**TO DO**
Scan the data below and copy each line where "none" occurs.

[Content revision data]
=== Begin Enclosure ===
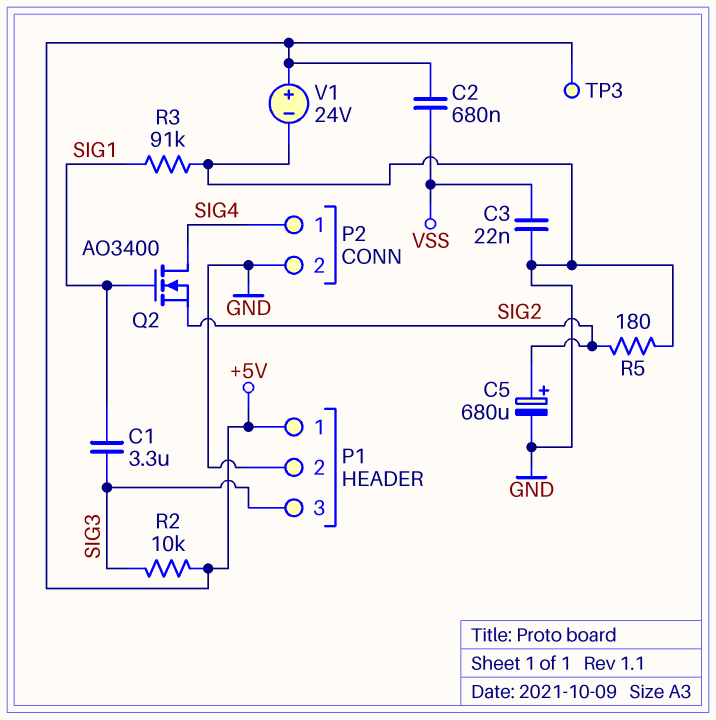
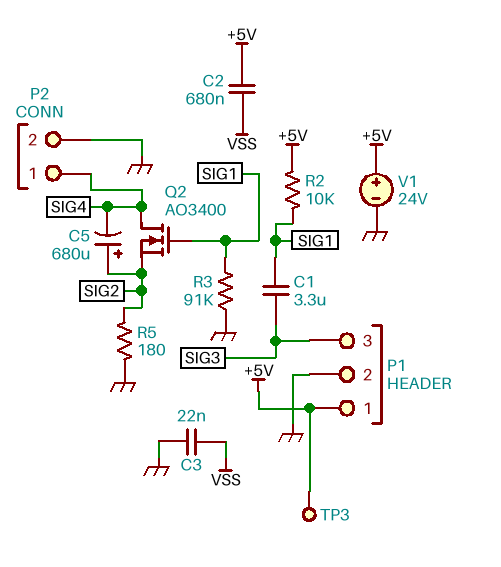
C5: 680uF (plus SIG2, minus GND) -> 680uF (plus SIG2, minus SIG4)
R2: 10k (+5V, SIG3) -> 10k (+5V, SIG1)

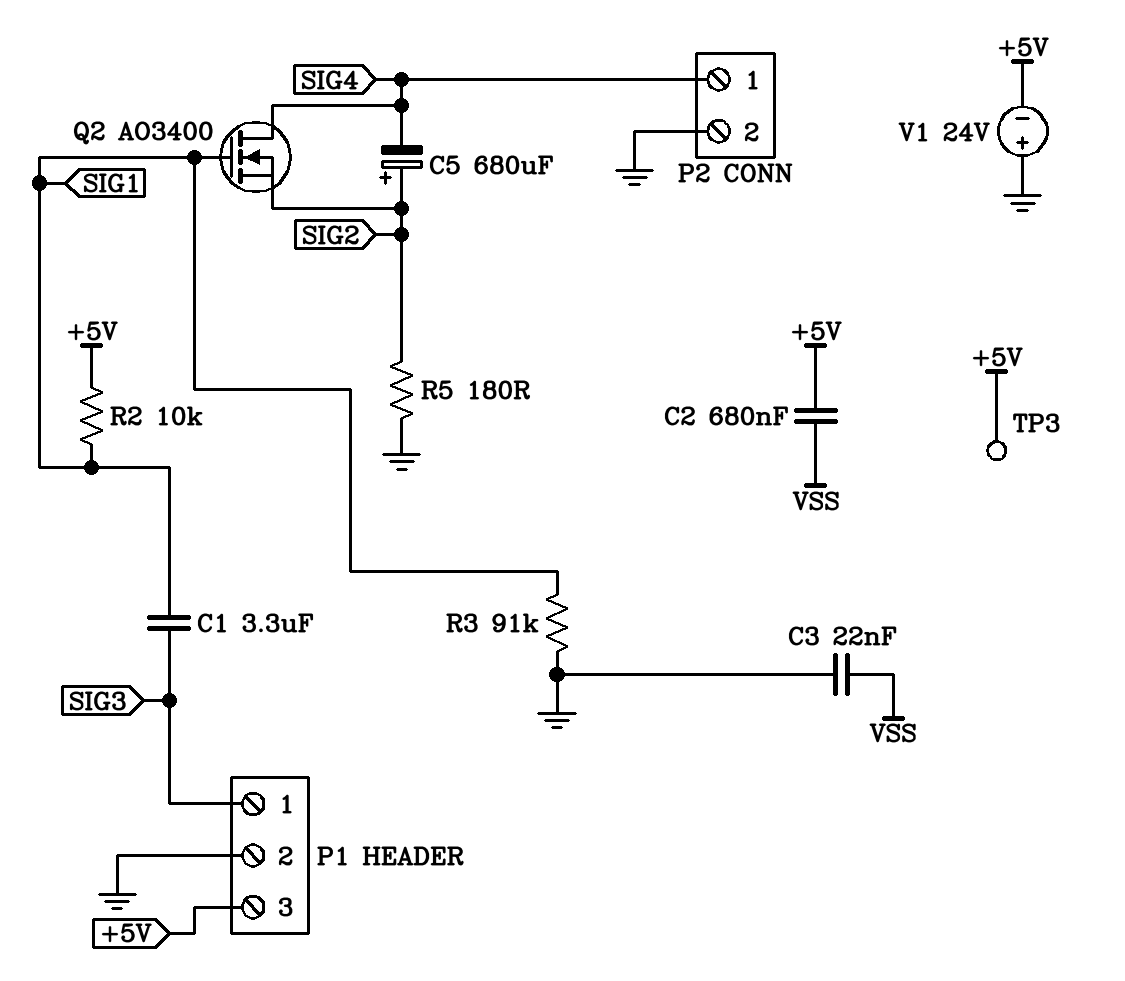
P1 pin 1: +5V -> SIG3
P1 pin 3: SIG3 -> +5V
V1: 24V (plus +5V, minus GND) -> 24V (plus GND, minus +5V)

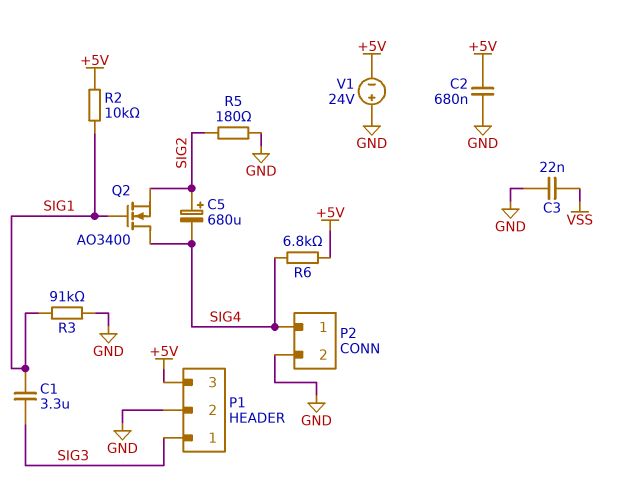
C2: 680nF (+5V, VSS) -> 680nF (+5V, GND)
R6: none -> 6.8k (+5V, SIG4)
TP3: test point (+5V) -> none

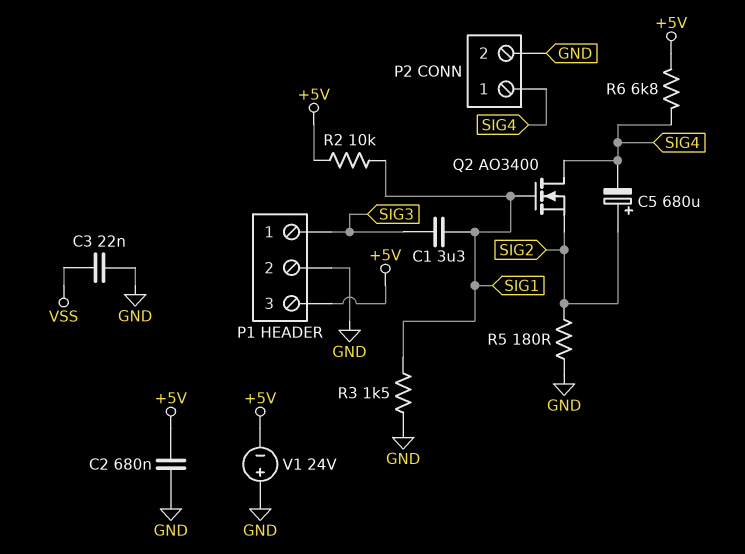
R3: 91k (GND, SIG1) -> 1.5k (GND, SIG1)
=== End Enclosure ===
**TASK OUTPUT**
R6: none -> 6.8k (+5V, SIG4)
TP3: test point (+5V) -> none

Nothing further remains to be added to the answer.